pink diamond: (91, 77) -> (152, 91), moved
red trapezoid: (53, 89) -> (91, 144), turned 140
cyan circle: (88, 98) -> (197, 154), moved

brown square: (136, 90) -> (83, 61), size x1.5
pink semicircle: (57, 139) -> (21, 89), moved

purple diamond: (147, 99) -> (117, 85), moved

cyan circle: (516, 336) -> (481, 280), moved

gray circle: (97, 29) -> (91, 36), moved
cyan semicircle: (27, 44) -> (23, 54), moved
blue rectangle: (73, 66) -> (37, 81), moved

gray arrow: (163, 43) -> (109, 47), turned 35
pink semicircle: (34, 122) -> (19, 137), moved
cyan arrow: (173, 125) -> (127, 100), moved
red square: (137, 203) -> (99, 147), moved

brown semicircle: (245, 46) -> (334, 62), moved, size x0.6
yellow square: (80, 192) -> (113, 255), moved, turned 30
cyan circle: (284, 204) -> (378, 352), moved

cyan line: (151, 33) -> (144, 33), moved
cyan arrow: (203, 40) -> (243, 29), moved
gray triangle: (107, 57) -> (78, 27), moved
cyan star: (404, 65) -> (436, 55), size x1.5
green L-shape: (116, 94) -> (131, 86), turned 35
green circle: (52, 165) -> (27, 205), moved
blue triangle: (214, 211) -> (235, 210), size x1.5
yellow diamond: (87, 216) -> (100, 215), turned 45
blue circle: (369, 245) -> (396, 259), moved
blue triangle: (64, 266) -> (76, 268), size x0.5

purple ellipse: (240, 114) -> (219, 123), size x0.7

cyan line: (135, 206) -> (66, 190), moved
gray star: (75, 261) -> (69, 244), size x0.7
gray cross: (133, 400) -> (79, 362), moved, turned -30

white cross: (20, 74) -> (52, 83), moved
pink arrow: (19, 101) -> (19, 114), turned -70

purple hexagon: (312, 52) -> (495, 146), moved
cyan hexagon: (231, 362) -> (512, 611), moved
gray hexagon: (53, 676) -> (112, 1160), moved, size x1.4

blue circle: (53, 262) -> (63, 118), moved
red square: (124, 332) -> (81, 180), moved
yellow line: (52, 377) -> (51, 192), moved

• [Task instructions]:
Copy each record above so that no word or mark differs.

• [Result]:
pink diamond: (91, 77) -> (152, 91), moved
red trapezoid: (53, 89) -> (91, 144), turned 140
cyan circle: (88, 98) -> (197, 154), moved

brown square: (136, 90) -> (83, 61), size x1.5
pink semicircle: (57, 139) -> (21, 89), moved

purple diamond: (147, 99) -> (117, 85), moved

cyan circle: (516, 336) -> (481, 280), moved

gray circle: (97, 29) -> (91, 36), moved
cyan semicircle: (27, 44) -> (23, 54), moved
blue rectangle: (73, 66) -> (37, 81), moved

gray arrow: (163, 43) -> (109, 47), turned 35
pink semicircle: (34, 122) -> (19, 137), moved
cyan arrow: (173, 125) -> (127, 100), moved
red square: (137, 203) -> (99, 147), moved

brown semicircle: (245, 46) -> (334, 62), moved, size x0.6
yellow square: (80, 192) -> (113, 255), moved, turned 30
cyan circle: (284, 204) -> (378, 352), moved

cyan line: (151, 33) -> (144, 33), moved
cyan arrow: (203, 40) -> (243, 29), moved
gray triangle: (107, 57) -> (78, 27), moved
cyan star: (404, 65) -> (436, 55), size x1.5
green L-shape: (116, 94) -> (131, 86), turned 35
green circle: (52, 165) -> (27, 205), moved
blue triangle: (214, 211) -> (235, 210), size x1.5
yellow diamond: (87, 216) -> (100, 215), turned 45
blue circle: (369, 245) -> (396, 259), moved
blue triangle: (64, 266) -> (76, 268), size x0.5

purple ellipse: (240, 114) -> (219, 123), size x0.7

cyan line: (135, 206) -> (66, 190), moved
gray star: (75, 261) -> (69, 244), size x0.7
gray cross: (133, 400) -> (79, 362), moved, turned -30

white cross: (20, 74) -> (52, 83), moved
pink arrow: (19, 101) -> (19, 114), turned -70

purple hexagon: (312, 52) -> (495, 146), moved
cyan hexagon: (231, 362) -> (512, 611), moved
gray hexagon: (53, 676) -> (112, 1160), moved, size x1.4

blue circle: (53, 262) -> (63, 118), moved
red square: (124, 332) -> (81, 180), moved
yellow line: (52, 377) -> (51, 192), moved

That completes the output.